Top of PROVIDED DATA
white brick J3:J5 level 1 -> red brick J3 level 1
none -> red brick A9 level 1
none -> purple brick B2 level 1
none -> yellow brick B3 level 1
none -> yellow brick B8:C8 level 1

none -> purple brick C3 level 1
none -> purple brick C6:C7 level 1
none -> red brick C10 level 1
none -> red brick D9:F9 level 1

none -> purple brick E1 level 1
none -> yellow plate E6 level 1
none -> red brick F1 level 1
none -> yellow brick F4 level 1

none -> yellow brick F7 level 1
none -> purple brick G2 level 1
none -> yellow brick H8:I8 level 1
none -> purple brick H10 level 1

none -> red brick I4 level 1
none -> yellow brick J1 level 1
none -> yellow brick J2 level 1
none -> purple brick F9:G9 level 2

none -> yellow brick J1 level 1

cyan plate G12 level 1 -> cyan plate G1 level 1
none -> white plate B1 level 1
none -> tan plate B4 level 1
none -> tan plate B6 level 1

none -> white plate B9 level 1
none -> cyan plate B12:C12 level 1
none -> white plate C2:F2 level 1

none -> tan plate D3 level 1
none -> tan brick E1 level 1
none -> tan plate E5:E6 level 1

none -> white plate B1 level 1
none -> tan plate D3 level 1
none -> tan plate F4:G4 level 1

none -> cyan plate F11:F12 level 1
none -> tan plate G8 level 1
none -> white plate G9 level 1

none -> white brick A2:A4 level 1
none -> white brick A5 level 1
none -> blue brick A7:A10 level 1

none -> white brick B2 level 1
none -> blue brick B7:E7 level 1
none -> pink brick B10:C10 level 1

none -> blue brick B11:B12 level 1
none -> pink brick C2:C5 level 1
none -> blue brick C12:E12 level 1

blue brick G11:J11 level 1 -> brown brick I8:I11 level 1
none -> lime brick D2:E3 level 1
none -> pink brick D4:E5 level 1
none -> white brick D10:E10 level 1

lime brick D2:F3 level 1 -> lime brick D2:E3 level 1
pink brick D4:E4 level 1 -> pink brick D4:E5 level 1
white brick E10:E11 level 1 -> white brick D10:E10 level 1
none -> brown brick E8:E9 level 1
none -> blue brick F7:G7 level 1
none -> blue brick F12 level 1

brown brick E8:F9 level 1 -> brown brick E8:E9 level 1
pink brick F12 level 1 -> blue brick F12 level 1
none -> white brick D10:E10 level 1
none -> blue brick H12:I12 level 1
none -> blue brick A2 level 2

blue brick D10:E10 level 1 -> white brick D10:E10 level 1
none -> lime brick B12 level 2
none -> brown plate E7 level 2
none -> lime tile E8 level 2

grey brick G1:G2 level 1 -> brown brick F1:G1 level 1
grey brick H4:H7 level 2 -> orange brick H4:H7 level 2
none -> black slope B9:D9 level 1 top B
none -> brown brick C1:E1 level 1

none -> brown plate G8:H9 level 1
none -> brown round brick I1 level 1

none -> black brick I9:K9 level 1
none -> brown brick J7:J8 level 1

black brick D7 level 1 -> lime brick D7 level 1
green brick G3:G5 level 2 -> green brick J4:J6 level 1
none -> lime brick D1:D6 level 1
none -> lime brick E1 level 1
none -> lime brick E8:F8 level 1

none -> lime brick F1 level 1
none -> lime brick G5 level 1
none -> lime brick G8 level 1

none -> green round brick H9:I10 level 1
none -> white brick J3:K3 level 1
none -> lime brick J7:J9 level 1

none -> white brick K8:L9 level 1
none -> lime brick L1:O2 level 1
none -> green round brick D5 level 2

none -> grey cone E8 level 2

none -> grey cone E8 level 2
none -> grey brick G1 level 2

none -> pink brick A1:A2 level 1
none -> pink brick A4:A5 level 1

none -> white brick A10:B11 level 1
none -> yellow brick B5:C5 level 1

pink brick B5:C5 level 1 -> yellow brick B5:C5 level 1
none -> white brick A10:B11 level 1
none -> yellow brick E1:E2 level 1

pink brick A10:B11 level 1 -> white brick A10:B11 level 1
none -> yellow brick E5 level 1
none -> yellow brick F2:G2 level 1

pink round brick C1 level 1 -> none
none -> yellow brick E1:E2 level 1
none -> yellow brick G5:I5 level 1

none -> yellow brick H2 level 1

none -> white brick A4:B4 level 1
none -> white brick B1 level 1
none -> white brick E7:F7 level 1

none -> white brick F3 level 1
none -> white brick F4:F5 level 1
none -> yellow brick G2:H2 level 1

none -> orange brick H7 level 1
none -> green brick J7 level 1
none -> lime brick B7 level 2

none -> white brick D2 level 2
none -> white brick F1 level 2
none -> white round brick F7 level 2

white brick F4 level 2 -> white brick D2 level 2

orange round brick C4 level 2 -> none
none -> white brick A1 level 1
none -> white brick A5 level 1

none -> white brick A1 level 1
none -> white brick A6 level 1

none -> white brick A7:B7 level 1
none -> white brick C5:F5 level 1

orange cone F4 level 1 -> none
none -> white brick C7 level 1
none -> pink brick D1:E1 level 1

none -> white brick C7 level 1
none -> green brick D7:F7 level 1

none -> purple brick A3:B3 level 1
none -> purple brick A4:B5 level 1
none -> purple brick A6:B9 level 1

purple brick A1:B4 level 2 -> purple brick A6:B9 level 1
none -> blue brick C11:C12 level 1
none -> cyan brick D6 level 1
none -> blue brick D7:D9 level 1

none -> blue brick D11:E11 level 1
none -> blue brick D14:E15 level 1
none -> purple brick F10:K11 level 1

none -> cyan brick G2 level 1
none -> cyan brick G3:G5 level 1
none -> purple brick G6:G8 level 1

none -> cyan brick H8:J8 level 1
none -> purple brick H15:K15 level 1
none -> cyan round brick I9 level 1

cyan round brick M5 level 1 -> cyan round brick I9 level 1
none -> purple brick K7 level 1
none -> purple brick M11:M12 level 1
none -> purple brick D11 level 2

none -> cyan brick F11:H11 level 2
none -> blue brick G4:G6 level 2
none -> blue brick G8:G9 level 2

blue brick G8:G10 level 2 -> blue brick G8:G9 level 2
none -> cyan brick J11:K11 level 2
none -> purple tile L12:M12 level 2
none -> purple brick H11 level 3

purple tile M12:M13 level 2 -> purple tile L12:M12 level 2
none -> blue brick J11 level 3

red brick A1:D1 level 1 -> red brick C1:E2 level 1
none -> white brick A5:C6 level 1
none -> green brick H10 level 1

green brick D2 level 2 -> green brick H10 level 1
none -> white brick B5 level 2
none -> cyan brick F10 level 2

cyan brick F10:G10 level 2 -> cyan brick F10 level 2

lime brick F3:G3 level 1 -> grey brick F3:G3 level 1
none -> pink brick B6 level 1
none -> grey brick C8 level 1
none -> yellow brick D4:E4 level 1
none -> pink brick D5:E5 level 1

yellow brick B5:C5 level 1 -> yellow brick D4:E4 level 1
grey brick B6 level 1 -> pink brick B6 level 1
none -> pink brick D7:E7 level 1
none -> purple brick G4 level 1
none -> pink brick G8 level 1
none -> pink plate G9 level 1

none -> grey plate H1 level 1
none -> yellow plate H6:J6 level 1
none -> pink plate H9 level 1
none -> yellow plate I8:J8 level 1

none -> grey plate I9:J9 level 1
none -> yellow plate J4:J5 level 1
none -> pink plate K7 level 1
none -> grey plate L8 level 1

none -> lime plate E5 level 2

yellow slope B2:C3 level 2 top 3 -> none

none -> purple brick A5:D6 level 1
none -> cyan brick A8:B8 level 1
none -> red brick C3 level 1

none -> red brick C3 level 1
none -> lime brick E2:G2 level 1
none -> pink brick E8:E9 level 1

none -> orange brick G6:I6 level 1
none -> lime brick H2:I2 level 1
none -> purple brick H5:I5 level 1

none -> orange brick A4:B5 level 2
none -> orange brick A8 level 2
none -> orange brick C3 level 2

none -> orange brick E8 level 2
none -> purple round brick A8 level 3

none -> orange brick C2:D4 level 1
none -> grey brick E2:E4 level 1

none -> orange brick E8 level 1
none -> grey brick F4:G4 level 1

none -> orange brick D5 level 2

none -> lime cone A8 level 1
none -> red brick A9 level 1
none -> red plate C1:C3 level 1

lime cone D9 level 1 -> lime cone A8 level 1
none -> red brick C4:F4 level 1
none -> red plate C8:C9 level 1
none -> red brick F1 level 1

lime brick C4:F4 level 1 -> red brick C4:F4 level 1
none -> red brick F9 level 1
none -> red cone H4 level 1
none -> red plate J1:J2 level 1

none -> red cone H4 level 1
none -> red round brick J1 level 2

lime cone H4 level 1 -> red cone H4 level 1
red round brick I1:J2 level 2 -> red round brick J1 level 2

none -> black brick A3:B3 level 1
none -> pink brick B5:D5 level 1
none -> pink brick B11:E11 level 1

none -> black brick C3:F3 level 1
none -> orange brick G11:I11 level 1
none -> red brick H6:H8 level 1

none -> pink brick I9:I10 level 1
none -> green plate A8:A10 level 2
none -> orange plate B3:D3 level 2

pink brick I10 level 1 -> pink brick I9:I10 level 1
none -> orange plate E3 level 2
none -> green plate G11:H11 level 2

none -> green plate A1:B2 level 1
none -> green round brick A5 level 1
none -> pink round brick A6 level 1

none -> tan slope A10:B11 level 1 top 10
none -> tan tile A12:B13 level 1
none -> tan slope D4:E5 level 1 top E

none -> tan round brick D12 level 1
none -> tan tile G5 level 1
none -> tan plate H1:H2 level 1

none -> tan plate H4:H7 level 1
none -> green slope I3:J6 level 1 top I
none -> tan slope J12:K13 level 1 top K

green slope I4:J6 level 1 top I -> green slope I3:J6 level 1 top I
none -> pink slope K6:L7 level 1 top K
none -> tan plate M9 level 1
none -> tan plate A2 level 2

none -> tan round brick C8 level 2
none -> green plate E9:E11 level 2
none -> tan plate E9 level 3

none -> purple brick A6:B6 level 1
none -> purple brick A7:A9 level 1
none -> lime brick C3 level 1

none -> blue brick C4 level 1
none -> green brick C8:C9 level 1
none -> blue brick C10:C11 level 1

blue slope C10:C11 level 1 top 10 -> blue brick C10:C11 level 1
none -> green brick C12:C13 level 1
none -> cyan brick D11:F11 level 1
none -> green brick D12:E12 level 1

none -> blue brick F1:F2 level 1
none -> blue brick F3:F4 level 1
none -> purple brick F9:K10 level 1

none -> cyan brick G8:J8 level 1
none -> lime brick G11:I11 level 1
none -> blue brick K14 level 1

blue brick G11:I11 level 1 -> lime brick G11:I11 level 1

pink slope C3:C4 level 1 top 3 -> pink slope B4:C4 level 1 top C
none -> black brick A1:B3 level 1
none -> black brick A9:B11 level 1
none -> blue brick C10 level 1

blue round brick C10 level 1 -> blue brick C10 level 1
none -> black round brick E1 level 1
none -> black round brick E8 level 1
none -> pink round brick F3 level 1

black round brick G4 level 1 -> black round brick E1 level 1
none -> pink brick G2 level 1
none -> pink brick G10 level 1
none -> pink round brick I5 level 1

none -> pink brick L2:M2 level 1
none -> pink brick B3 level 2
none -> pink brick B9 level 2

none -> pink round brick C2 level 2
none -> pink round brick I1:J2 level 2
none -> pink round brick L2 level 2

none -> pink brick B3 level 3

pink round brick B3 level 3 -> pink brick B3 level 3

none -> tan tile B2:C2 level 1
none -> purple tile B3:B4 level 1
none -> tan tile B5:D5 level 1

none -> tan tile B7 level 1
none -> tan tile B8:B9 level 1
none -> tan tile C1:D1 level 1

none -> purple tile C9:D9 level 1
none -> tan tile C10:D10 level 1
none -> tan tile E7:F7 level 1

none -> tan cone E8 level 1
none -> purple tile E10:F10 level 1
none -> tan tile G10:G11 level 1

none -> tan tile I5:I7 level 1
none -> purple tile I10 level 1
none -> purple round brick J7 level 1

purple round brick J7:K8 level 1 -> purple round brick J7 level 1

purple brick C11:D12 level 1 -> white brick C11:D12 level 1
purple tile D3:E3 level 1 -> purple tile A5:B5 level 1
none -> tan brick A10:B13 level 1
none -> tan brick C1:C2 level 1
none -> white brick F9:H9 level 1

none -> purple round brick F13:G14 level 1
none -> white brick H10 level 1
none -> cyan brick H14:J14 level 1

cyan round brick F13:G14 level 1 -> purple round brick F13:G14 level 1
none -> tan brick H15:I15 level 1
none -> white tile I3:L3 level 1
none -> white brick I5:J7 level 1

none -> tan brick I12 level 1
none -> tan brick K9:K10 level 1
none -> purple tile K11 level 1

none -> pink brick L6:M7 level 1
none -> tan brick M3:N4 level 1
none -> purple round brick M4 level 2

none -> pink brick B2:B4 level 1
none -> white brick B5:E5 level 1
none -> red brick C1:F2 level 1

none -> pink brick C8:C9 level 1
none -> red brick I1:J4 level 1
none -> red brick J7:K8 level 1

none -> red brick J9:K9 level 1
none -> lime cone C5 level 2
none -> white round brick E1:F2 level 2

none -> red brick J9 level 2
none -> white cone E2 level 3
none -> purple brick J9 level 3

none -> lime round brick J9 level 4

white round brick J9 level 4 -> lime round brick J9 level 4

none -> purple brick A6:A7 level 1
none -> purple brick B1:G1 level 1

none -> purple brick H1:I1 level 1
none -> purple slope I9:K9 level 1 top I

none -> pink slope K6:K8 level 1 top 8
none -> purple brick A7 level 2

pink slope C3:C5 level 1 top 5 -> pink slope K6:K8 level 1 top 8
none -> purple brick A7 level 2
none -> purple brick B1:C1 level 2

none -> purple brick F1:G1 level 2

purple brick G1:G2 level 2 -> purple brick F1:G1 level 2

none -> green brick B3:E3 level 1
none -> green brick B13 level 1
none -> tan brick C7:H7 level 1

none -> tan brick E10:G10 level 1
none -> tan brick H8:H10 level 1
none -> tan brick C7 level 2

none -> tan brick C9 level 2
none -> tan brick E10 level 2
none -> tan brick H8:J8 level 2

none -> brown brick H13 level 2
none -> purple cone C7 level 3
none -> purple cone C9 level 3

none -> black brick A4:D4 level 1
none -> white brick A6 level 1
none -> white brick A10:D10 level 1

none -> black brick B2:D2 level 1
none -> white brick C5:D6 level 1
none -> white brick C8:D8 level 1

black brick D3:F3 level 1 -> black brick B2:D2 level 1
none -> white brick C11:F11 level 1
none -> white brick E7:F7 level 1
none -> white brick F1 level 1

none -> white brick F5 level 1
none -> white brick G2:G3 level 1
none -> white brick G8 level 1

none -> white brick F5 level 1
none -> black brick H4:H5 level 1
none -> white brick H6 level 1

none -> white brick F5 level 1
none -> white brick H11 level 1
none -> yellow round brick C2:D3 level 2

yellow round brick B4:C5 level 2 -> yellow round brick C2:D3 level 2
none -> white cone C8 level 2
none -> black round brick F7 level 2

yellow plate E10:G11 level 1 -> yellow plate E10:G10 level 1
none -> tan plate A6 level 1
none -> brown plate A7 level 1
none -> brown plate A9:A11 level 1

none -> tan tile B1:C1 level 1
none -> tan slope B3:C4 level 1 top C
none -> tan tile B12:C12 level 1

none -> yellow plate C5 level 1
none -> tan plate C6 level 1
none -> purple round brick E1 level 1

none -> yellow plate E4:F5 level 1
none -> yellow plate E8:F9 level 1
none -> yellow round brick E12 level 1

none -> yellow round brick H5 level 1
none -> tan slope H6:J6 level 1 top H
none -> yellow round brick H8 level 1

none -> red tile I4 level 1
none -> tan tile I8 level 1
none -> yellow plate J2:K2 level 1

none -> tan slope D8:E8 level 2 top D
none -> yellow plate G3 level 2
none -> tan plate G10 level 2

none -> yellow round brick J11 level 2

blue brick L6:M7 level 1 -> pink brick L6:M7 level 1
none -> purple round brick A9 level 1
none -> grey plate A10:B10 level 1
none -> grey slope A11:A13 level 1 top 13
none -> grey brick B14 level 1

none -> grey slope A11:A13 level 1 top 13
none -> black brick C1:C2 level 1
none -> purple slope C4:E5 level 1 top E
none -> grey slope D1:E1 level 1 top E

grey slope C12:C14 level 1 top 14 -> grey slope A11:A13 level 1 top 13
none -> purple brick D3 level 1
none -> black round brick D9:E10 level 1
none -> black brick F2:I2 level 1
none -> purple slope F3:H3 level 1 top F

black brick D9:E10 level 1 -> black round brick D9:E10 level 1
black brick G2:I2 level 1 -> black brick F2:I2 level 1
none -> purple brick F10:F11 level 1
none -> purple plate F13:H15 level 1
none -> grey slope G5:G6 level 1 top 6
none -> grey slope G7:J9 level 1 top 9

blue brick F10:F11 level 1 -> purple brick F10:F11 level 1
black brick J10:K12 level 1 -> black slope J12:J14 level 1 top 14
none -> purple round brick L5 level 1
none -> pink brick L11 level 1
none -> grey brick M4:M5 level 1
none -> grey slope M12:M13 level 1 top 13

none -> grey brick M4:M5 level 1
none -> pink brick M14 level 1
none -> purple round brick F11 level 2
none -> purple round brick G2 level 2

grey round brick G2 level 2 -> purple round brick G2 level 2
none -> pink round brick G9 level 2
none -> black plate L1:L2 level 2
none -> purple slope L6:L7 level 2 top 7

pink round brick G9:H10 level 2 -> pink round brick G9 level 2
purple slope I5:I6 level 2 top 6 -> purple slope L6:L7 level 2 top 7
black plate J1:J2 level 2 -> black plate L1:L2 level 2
Bottom of PROVIDED DATA
• [PROBLEM TO WORK ON]
Beginning with the line containing "none -> tan brick C7 level 2" and ending with the line containing "none -> tan plate C6 level 1", extract those lines exactly from the listing above, and only those.

• [EXERCISE OUTPUT]
none -> tan brick C7 level 2

none -> tan brick C9 level 2
none -> tan brick E10 level 2
none -> tan brick H8:J8 level 2

none -> brown brick H13 level 2
none -> purple cone C7 level 3
none -> purple cone C9 level 3

none -> black brick A4:D4 level 1
none -> white brick A6 level 1
none -> white brick A10:D10 level 1

none -> black brick B2:D2 level 1
none -> white brick C5:D6 level 1
none -> white brick C8:D8 level 1

black brick D3:F3 level 1 -> black brick B2:D2 level 1
none -> white brick C11:F11 level 1
none -> white brick E7:F7 level 1
none -> white brick F1 level 1

none -> white brick F5 level 1
none -> white brick G2:G3 level 1
none -> white brick G8 level 1

none -> white brick F5 level 1
none -> black brick H4:H5 level 1
none -> white brick H6 level 1

none -> white brick F5 level 1
none -> white brick H11 level 1
none -> yellow round brick C2:D3 level 2

yellow round brick B4:C5 level 2 -> yellow round brick C2:D3 level 2
none -> white cone C8 level 2
none -> black round brick F7 level 2

yellow plate E10:G11 level 1 -> yellow plate E10:G10 level 1
none -> tan plate A6 level 1
none -> brown plate A7 level 1
none -> brown plate A9:A11 level 1

none -> tan tile B1:C1 level 1
none -> tan slope B3:C4 level 1 top C
none -> tan tile B12:C12 level 1

none -> yellow plate C5 level 1
none -> tan plate C6 level 1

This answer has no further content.